(What to produce): Once the pictures are removed, output the remaining entries exactly as given.
*** Information provided Section Begins ***
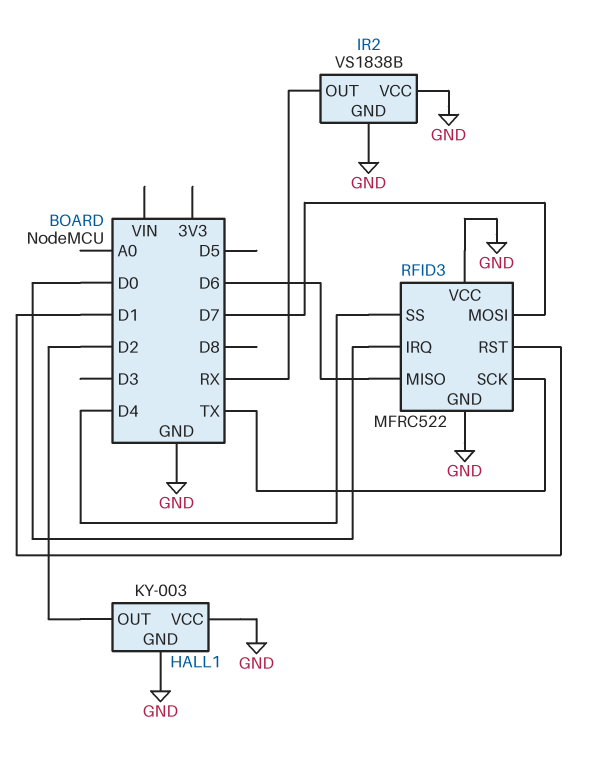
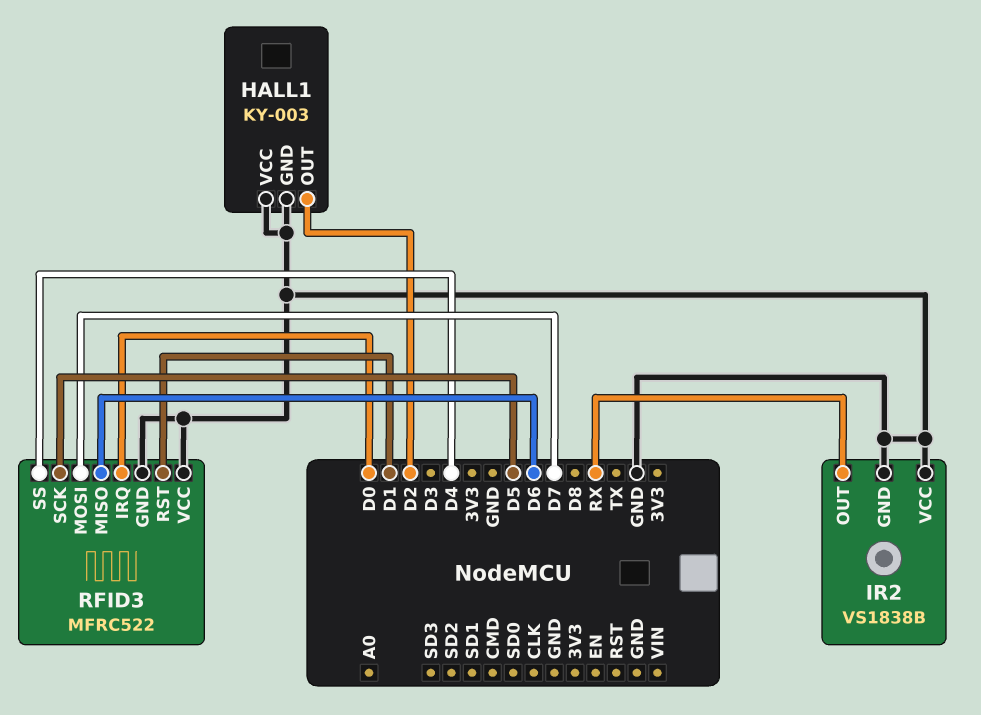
RFID3 pin SCK: TX -> D5

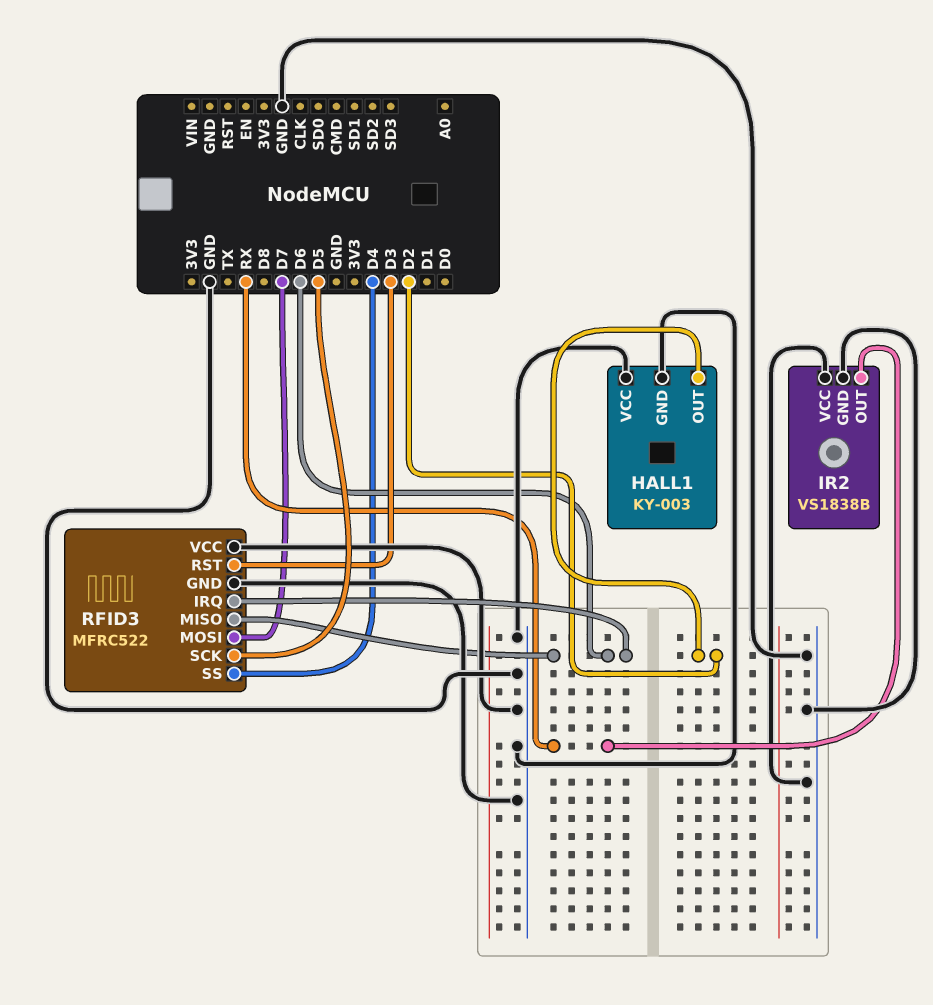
RFID3 pin IRQ: D0 -> D6
RFID3 pin RST: D1 -> D3

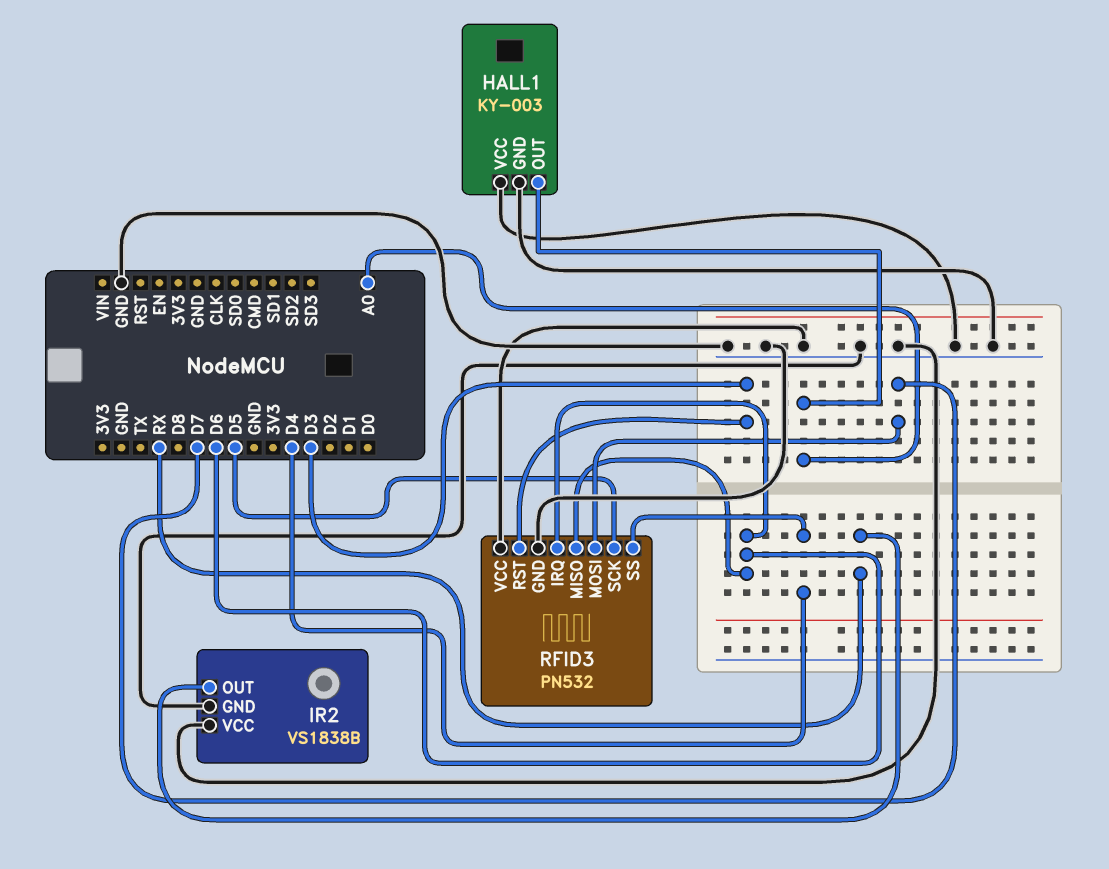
HALL1 pin OUT: D2 -> A0
RFID3: MFRC522 -> PN532

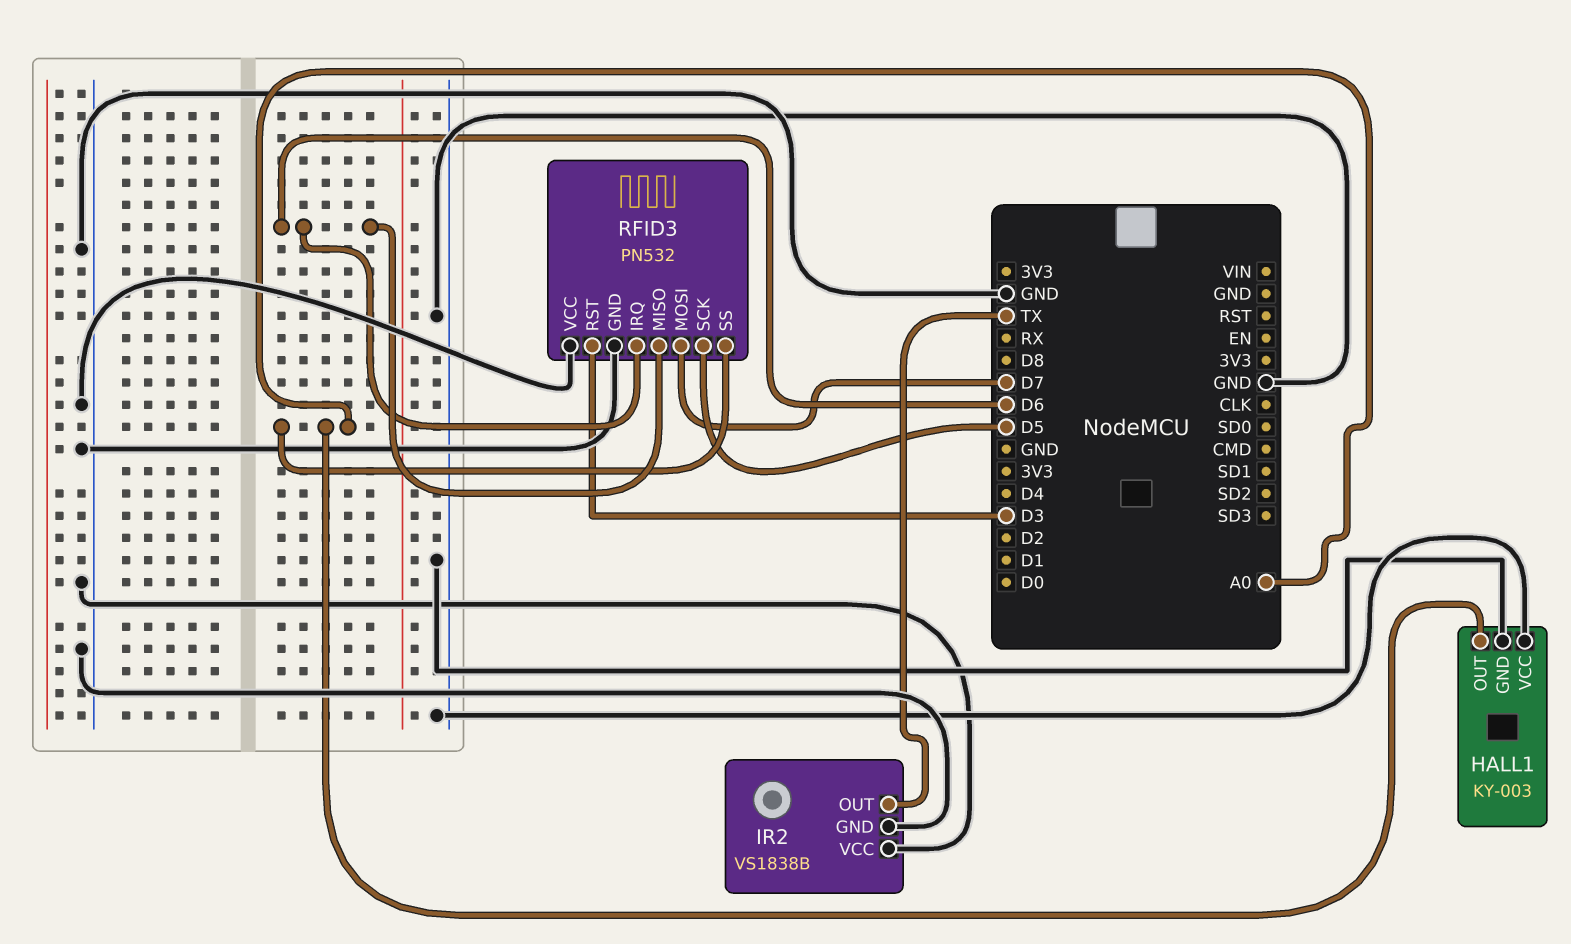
IR2 pin OUT: RX -> TX
RFID3 pin SS: D4 -> A0

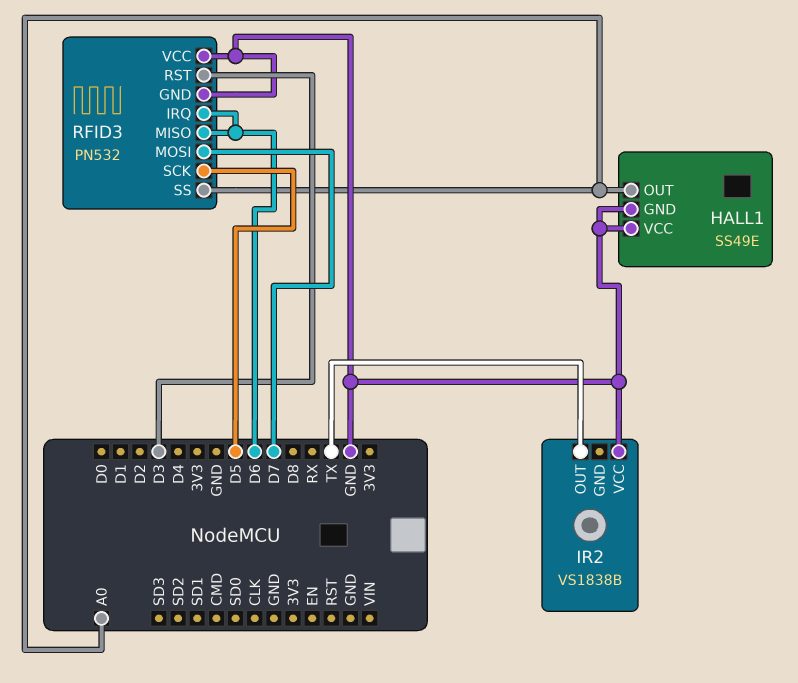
HALL1: KY-003 -> SS49E
IR2 pin GND: GND -> none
*** Information provided Section Ends ***
(Answer to this task):
RFID3 pin SCK: TX -> D5

RFID3 pin IRQ: D0 -> D6
RFID3 pin RST: D1 -> D3

HALL1 pin OUT: D2 -> A0
RFID3: MFRC522 -> PN532

IR2 pin OUT: RX -> TX
RFID3 pin SS: D4 -> A0

HALL1: KY-003 -> SS49E
IR2 pin GND: GND -> none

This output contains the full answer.